▸ **Instructions to follow**
Could you copy every line of the data that contains the word "black"?
The input Block Start
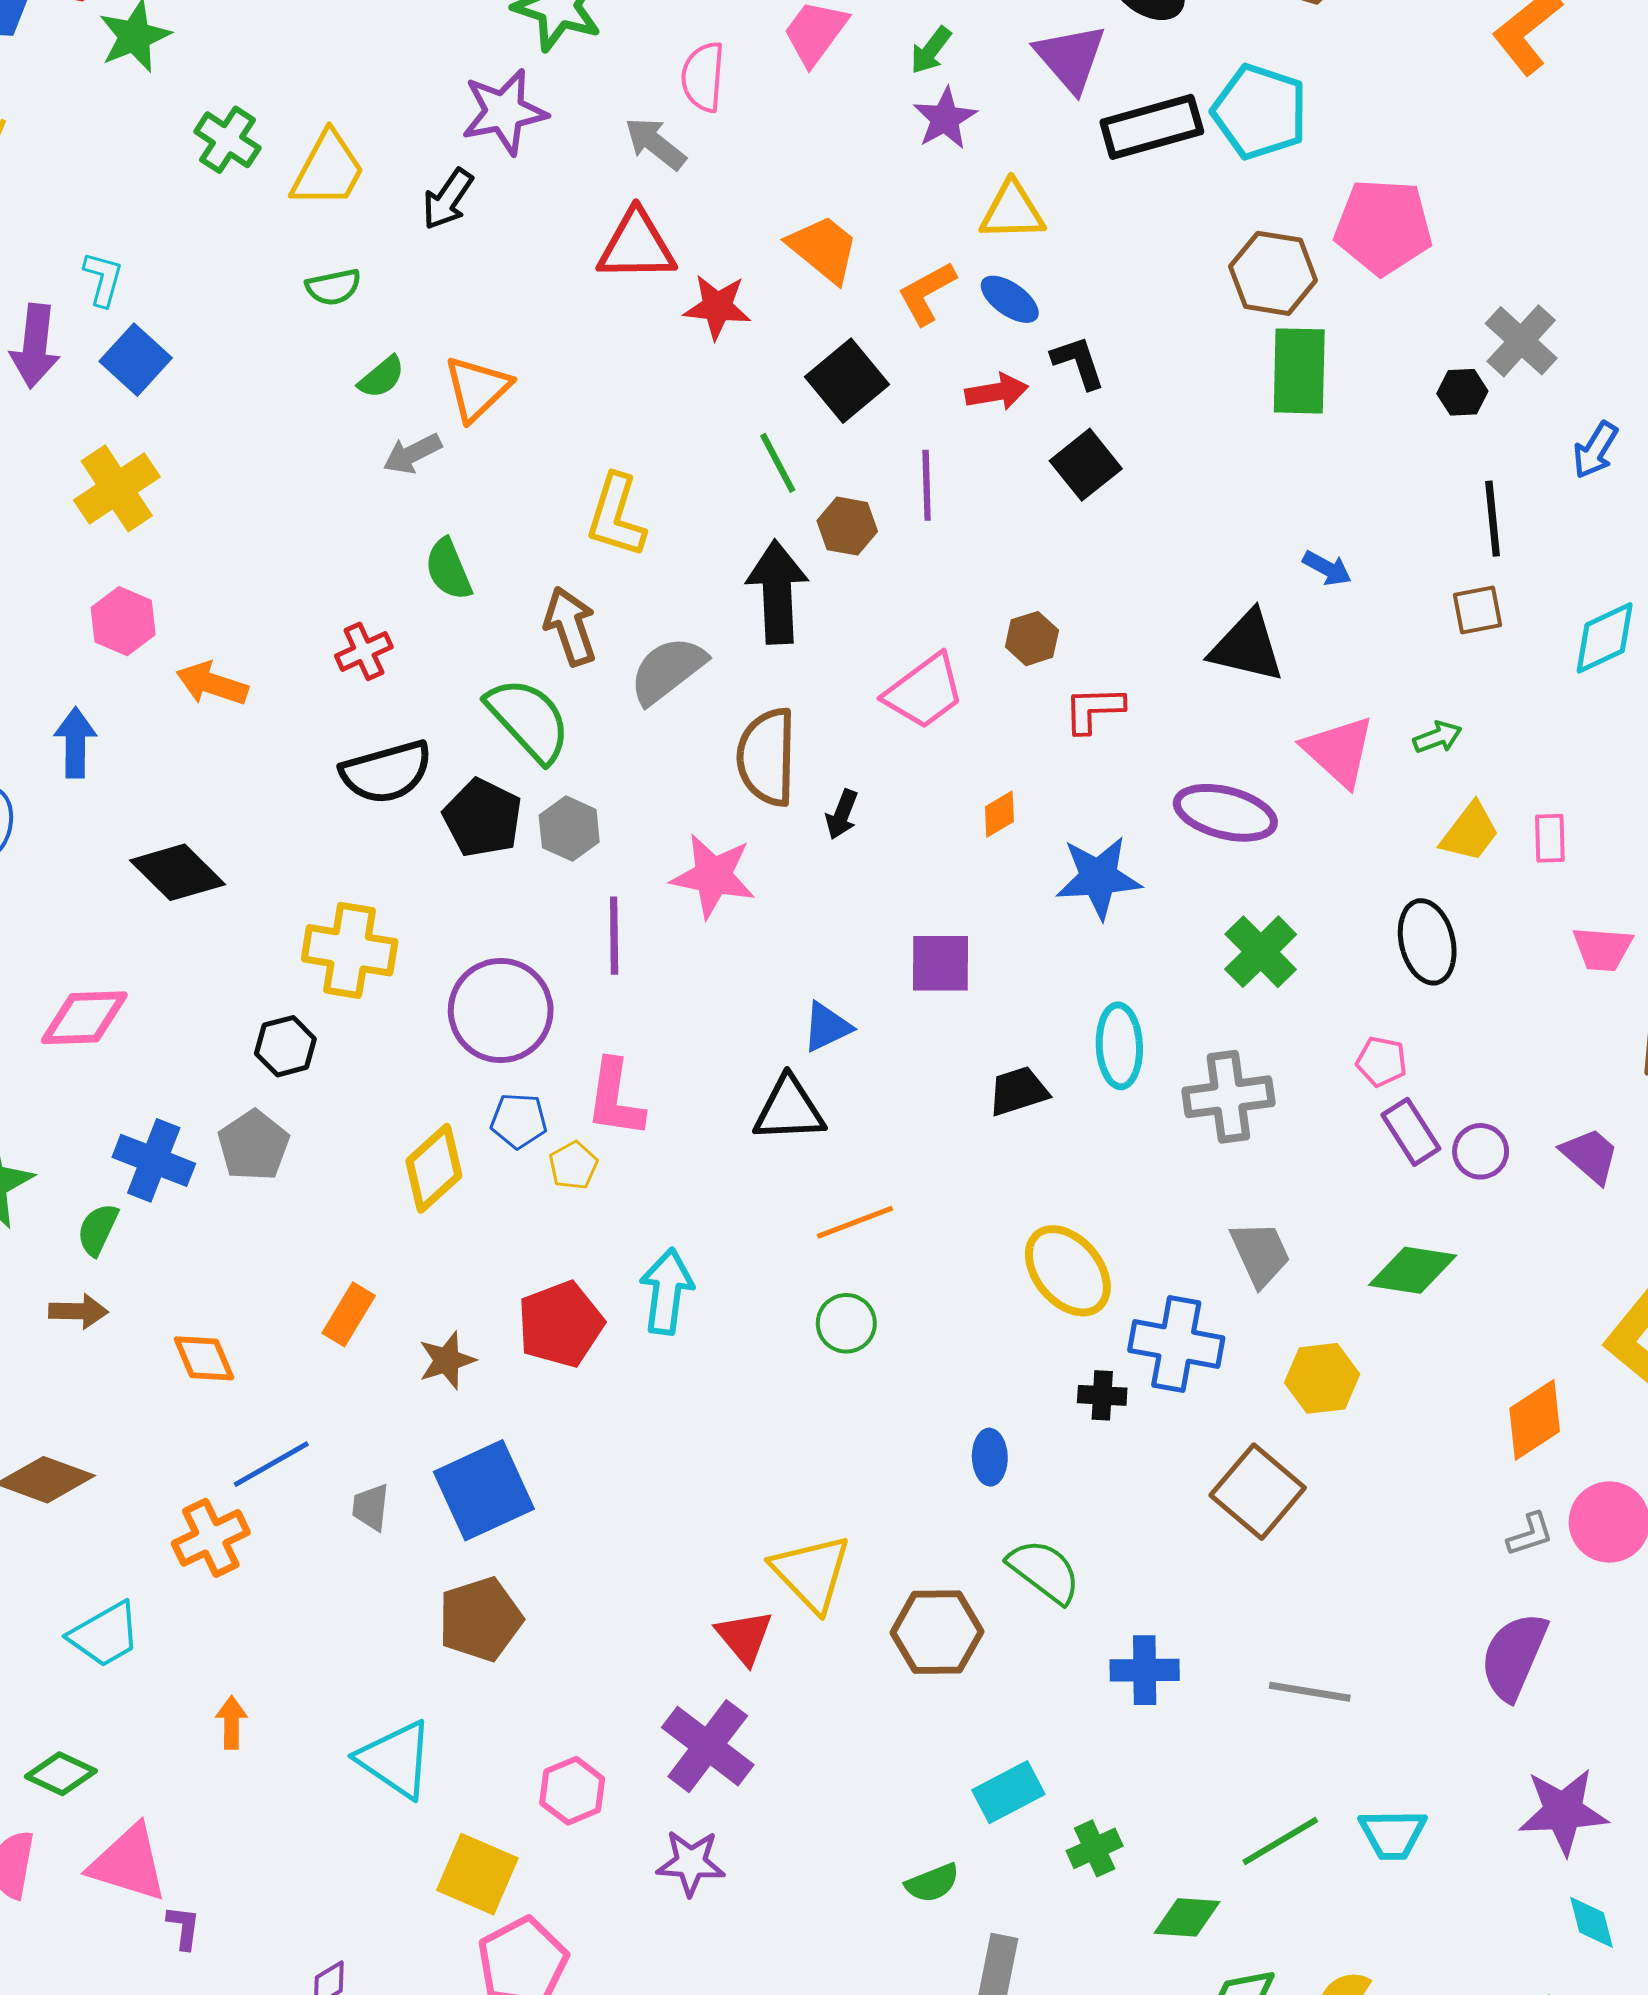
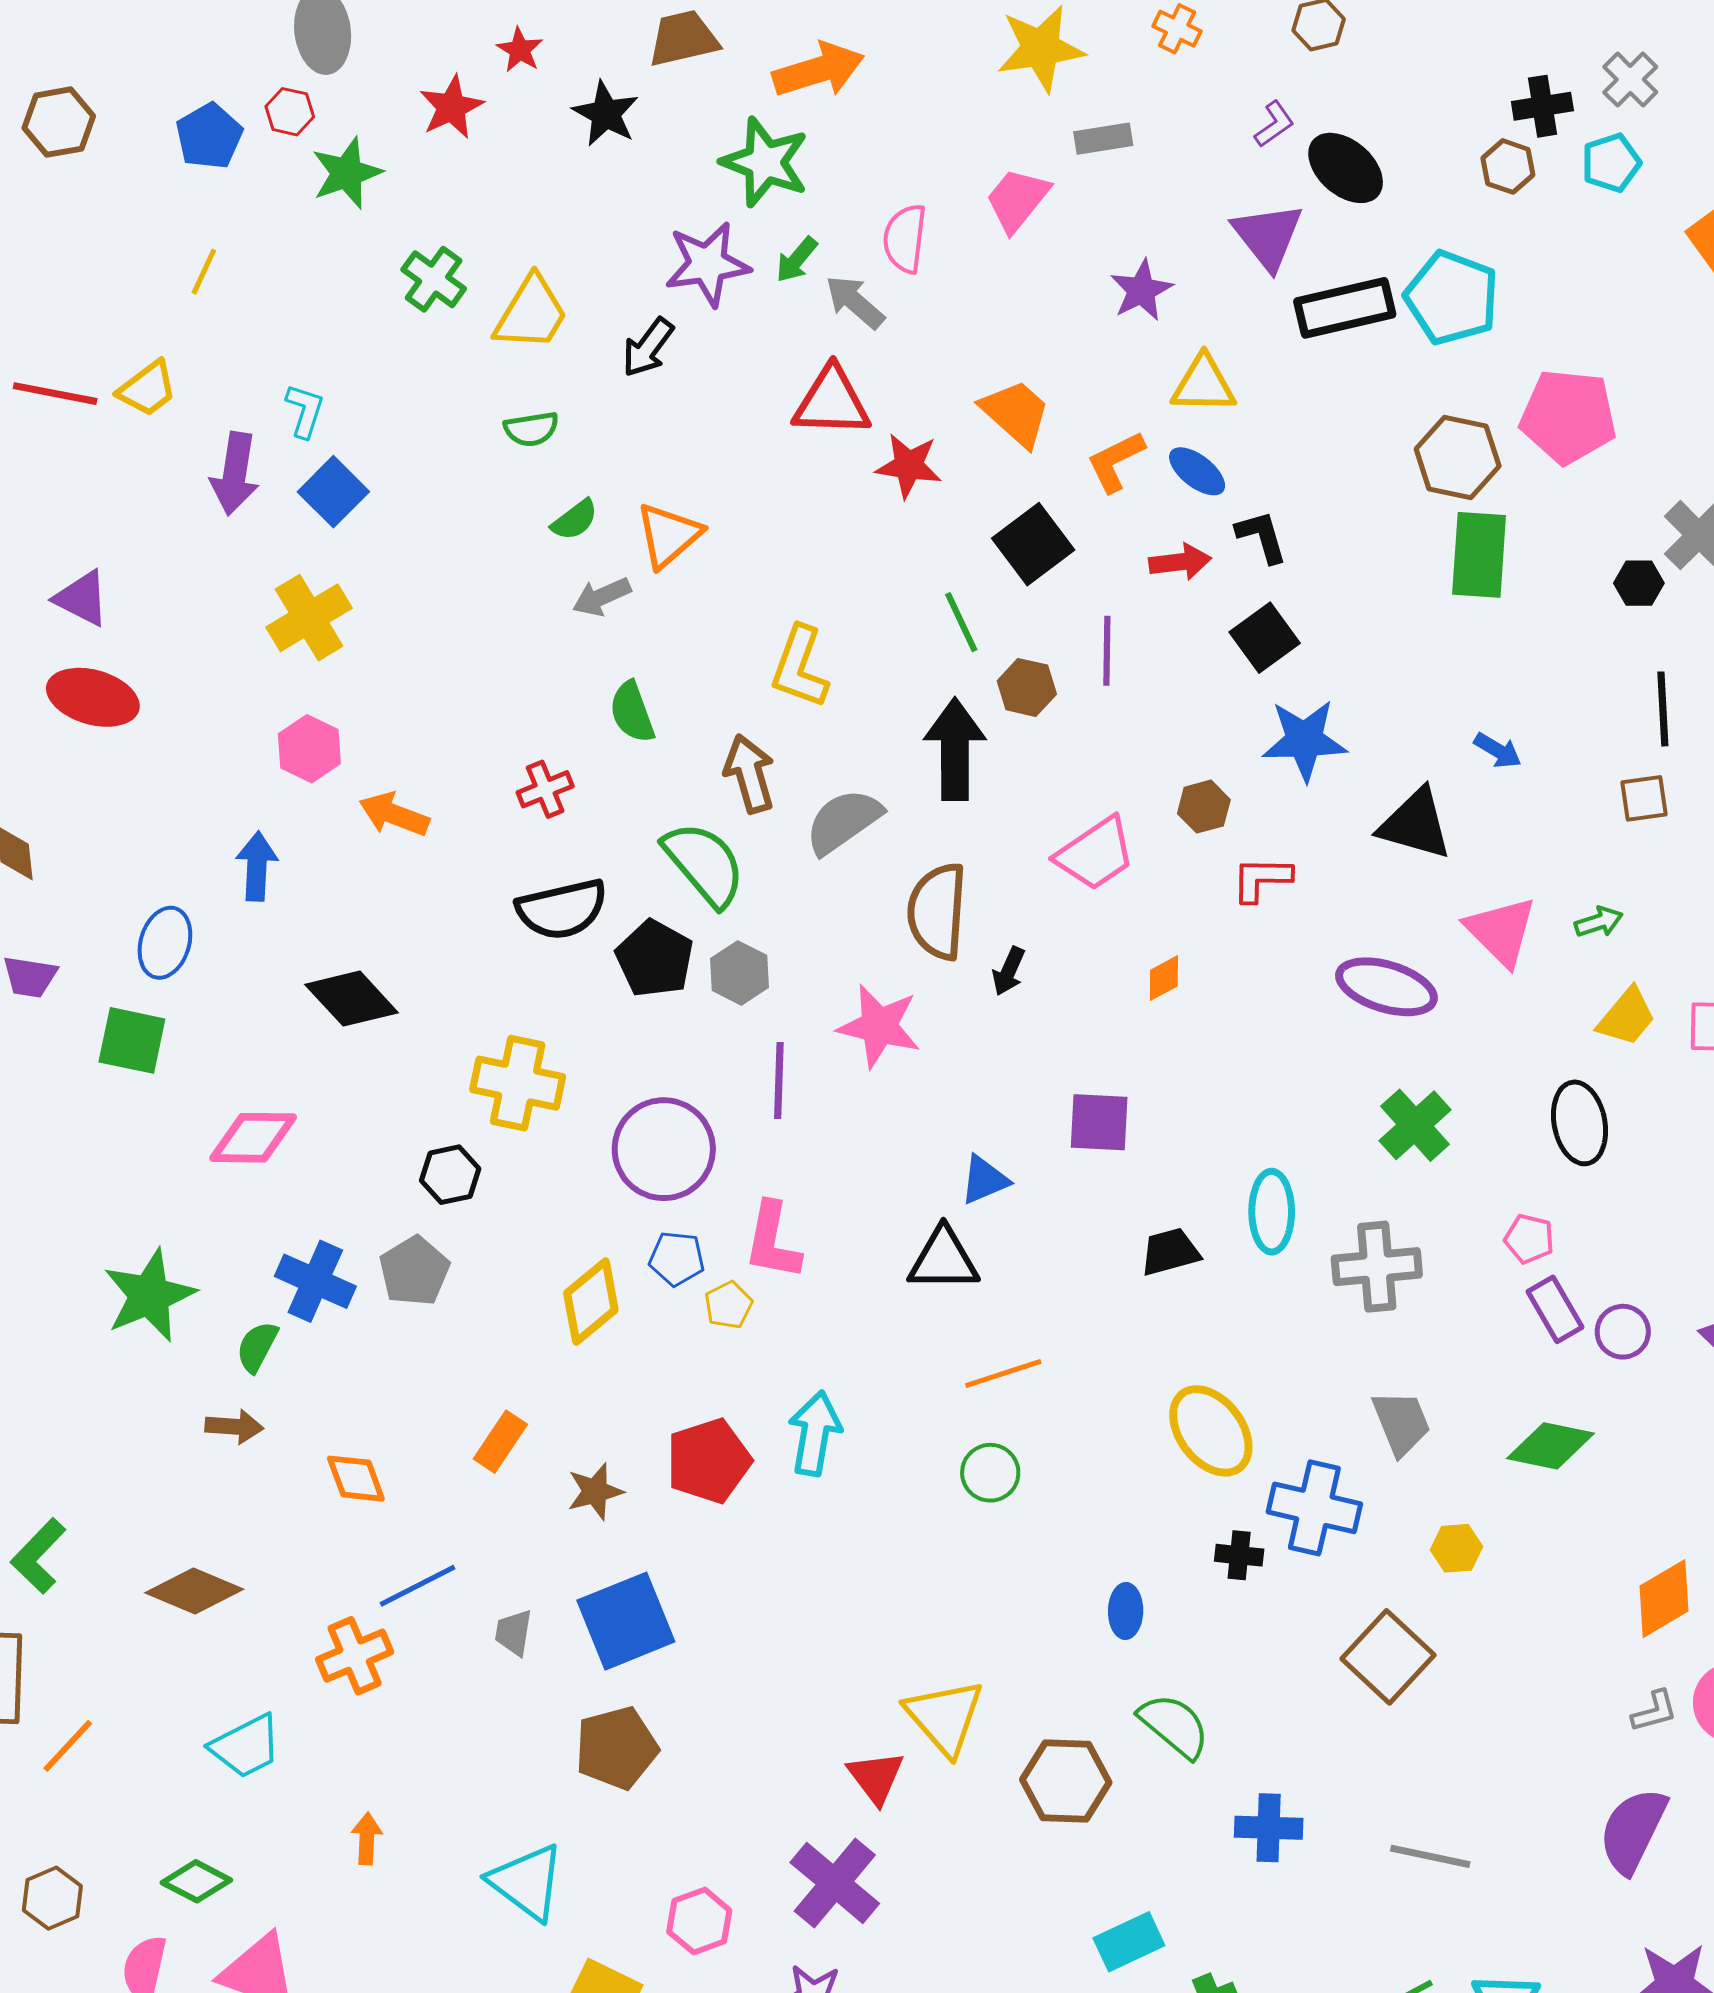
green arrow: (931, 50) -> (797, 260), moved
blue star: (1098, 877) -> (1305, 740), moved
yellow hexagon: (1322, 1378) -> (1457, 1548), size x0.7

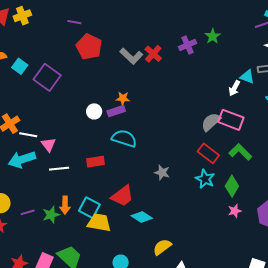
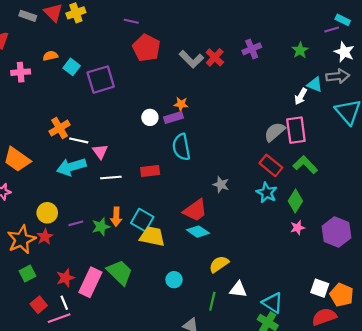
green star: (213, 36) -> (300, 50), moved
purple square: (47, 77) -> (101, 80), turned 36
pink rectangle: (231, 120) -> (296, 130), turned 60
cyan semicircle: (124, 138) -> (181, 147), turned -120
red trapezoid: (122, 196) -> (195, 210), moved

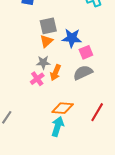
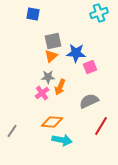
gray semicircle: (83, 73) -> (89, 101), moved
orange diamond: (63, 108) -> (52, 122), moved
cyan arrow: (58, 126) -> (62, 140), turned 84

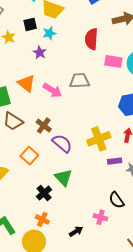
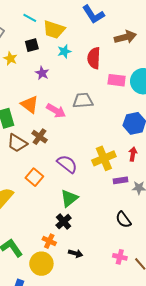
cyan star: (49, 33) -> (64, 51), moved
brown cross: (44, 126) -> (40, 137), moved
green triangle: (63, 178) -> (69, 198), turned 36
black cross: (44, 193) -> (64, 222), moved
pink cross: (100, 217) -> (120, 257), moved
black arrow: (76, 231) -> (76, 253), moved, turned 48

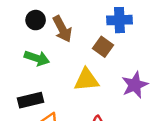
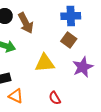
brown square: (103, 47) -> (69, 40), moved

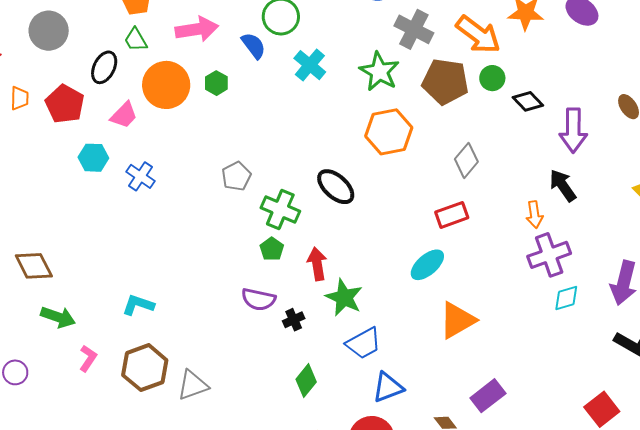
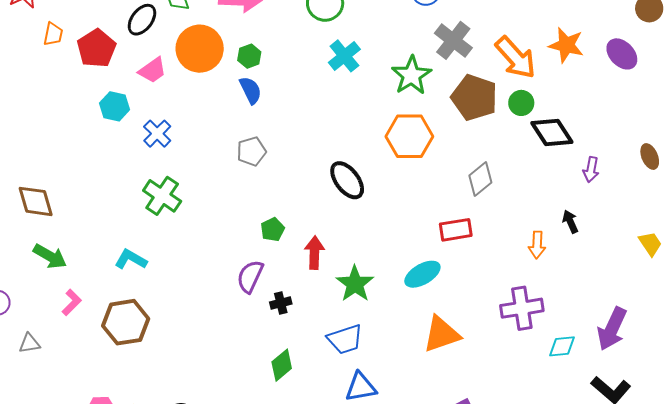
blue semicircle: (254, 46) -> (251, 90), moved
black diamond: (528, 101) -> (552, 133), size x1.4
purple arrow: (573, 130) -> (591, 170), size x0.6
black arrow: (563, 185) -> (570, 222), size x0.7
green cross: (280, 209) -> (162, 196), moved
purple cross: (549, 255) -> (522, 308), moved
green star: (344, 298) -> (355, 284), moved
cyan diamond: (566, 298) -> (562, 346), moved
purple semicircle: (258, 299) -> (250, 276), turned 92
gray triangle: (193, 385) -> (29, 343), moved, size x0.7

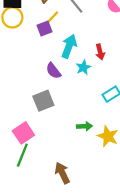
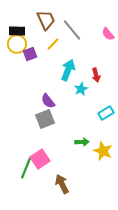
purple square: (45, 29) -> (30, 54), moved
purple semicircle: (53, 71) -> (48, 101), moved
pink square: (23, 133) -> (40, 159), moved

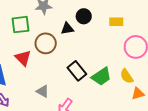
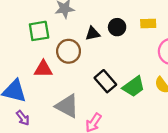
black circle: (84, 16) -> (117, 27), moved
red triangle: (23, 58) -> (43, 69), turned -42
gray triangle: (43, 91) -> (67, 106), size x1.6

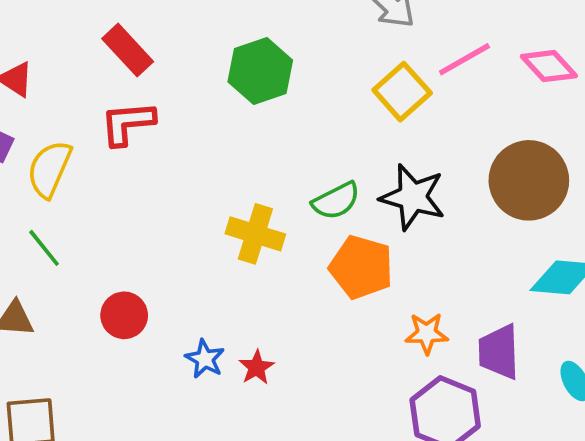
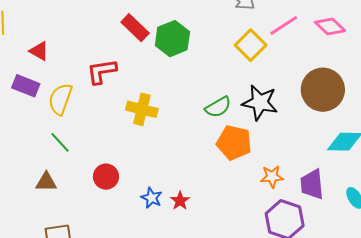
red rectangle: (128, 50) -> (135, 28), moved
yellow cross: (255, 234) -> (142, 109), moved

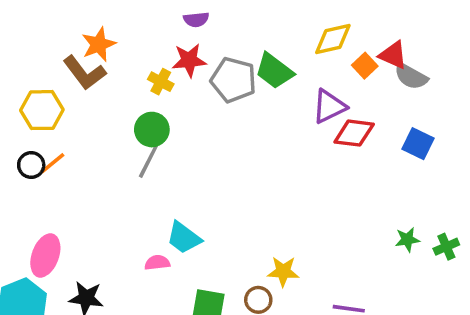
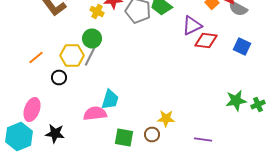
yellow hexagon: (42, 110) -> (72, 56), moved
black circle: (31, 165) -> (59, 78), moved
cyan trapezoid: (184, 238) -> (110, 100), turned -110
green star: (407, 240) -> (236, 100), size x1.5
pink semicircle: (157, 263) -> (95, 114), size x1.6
The input Block End
▸ **Solution to this task**
black cross: (44, 193) -> (64, 222), moved
black arrow: (76, 231) -> (76, 253), moved, turned 48
black diamond: (528, 101) -> (552, 133), size x1.4
black arrow: (563, 185) -> (570, 222), size x0.7
black circle: (84, 16) -> (117, 27), moved
black circle: (31, 165) -> (59, 78), moved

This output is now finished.